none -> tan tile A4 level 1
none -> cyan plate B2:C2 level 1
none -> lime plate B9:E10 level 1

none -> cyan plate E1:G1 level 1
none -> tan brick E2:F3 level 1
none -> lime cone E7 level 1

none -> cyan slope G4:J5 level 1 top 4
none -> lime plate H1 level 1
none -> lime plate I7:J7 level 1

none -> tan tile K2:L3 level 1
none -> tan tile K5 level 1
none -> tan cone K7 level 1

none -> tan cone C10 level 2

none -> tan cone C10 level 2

=====

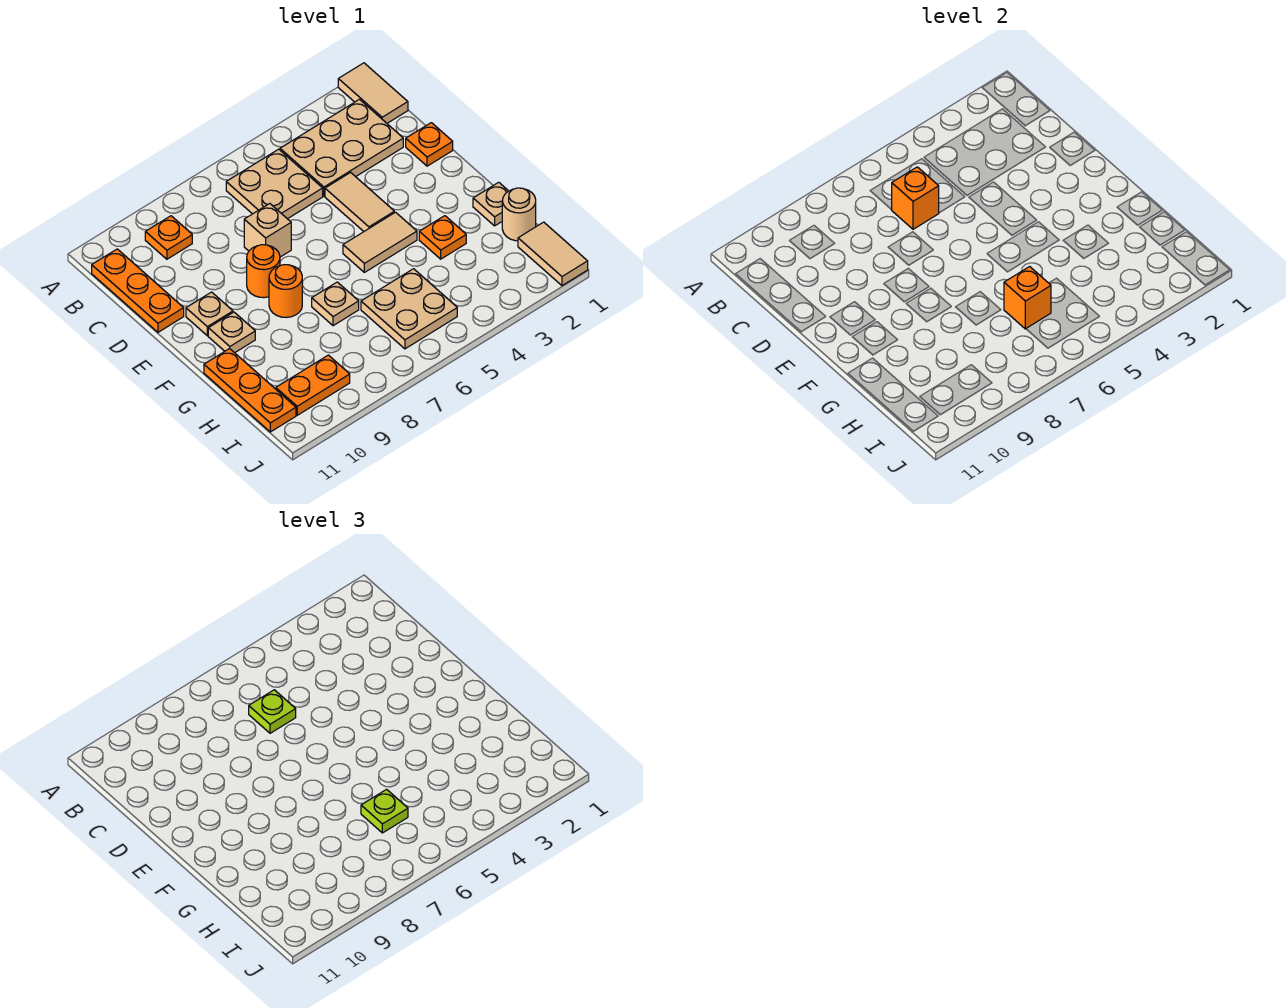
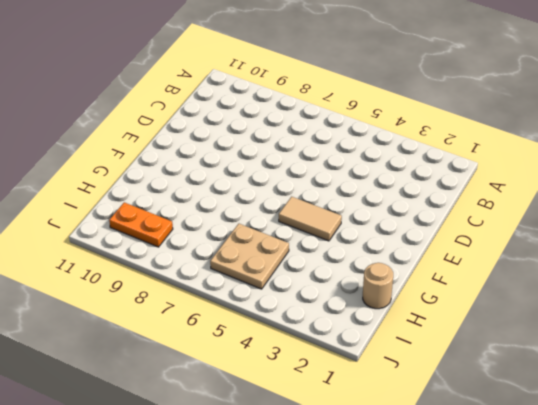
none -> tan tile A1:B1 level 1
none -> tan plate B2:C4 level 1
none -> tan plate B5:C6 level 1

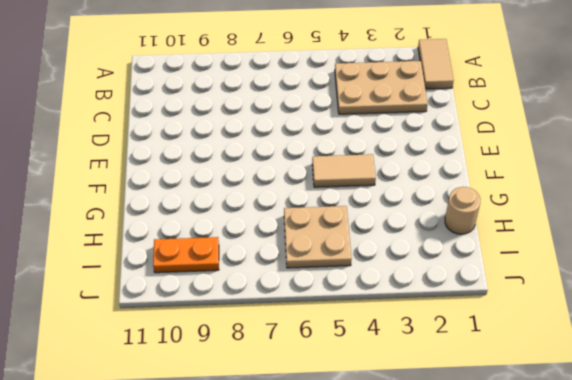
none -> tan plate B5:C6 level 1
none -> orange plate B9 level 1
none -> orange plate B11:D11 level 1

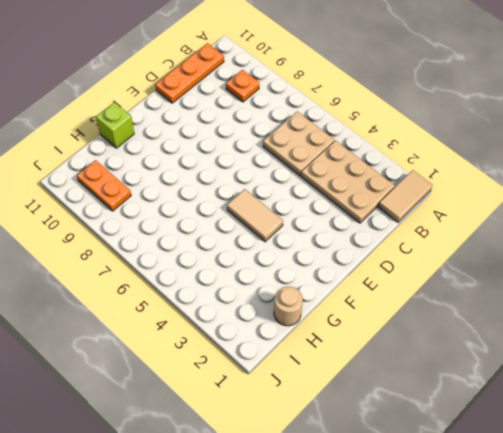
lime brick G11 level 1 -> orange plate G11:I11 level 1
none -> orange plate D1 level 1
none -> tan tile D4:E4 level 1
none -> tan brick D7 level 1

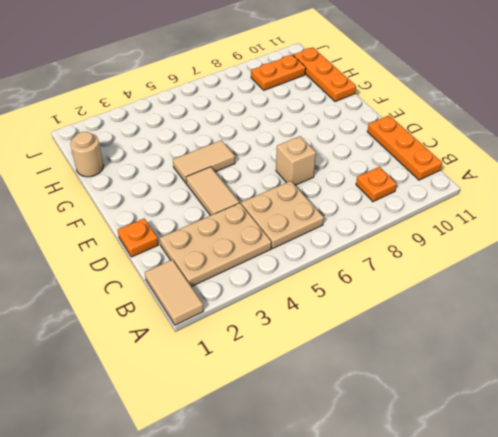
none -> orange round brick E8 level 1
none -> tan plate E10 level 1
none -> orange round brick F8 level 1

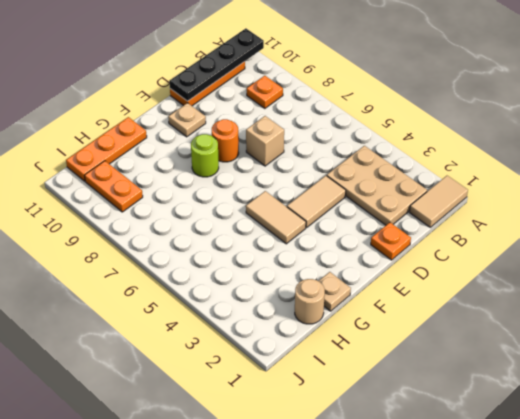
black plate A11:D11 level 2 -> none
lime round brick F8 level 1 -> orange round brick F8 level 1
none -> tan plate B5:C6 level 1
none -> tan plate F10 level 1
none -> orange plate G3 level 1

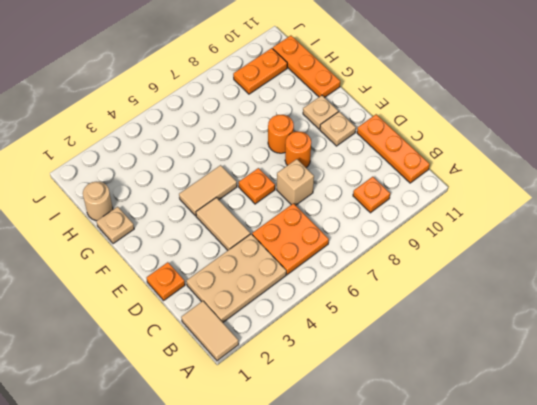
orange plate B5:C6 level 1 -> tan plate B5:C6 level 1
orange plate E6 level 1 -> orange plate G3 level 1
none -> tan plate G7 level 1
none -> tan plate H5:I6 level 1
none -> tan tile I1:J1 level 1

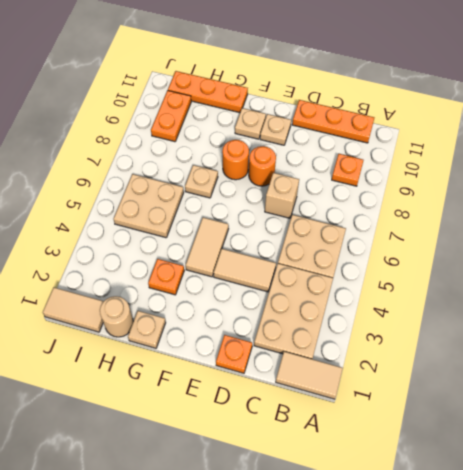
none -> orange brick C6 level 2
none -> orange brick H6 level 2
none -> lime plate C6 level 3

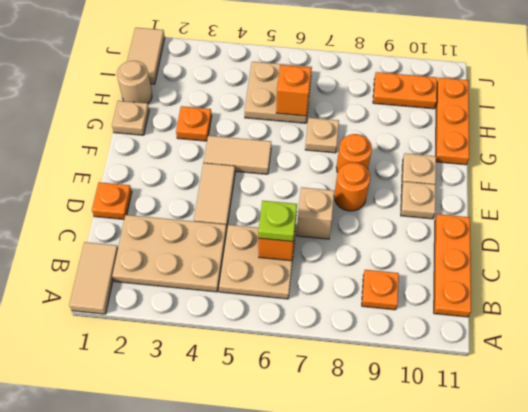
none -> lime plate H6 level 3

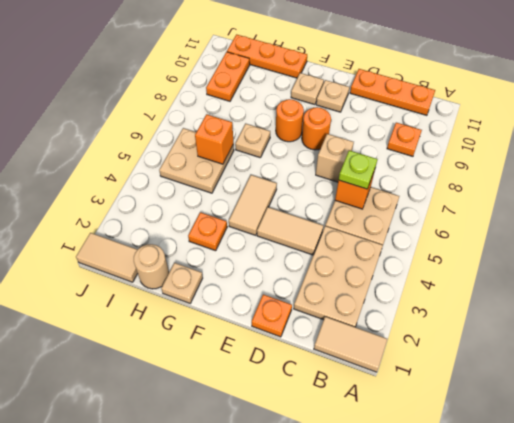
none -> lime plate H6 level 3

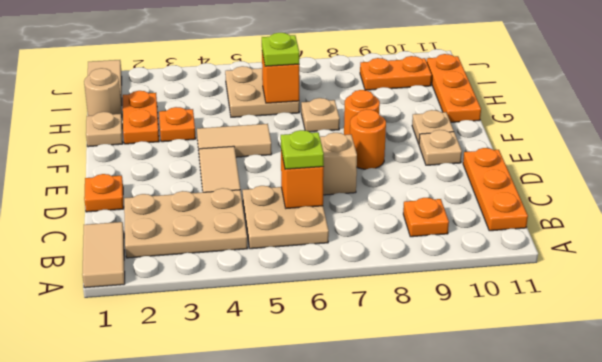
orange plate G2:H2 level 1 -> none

=====

-- TASK STATEMENT --
Pull every line containing "round" out of the material and copy it.

-- ANSWER AREA --
none -> orange round brick E8 level 1
none -> orange round brick F8 level 1
lime round brick F8 level 1 -> orange round brick F8 level 1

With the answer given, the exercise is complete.